Output all of the data exactly as it appears, but leave out any pictures it contains.

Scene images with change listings
____
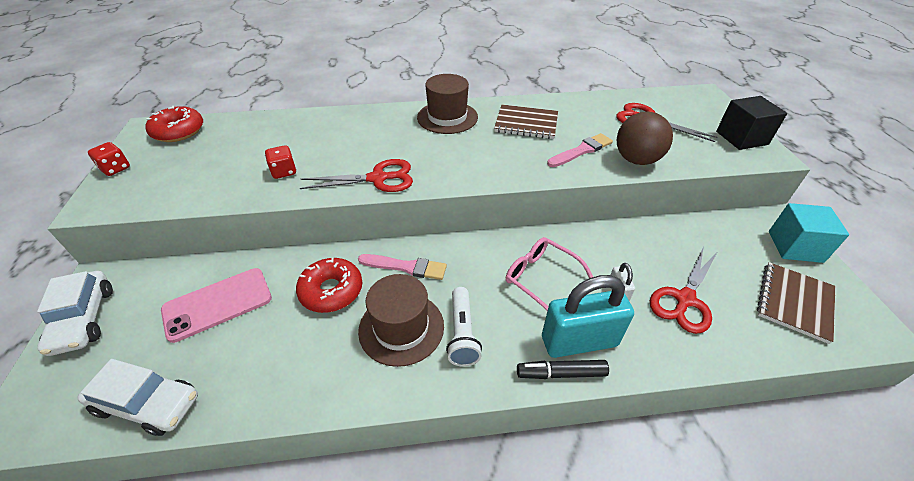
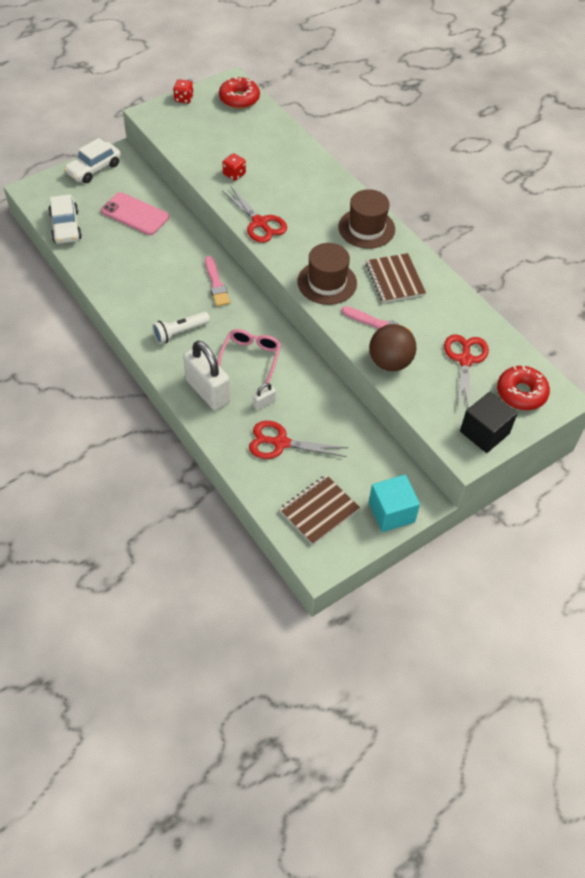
camera: 60 degrees right, 10 degrees up
(331, 291) = (174, 258): red donut -> red donut (521, 393)
(401, 328) = (167, 302): brown hat -> brown hat (327, 282)
(561, 373) = (178, 388): black marker -> none
(579, 341) = (207, 391): turquoise padlock -> white padlock
(794, 302) = (319, 510): brown notebook -> brown notebook turned 45 degrees counterclockwise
____
▶ _SOLUTION_
camera: 60 degrees right, 10 degrees up
(331, 291) = (174, 258): red donut -> red donut (521, 393)
(401, 328) = (167, 302): brown hat -> brown hat (327, 282)
(561, 373) = (178, 388): black marker -> none
(579, 341) = (207, 391): turquoise padlock -> white padlock
(794, 302) = (319, 510): brown notebook -> brown notebook turned 45 degrees counterclockwise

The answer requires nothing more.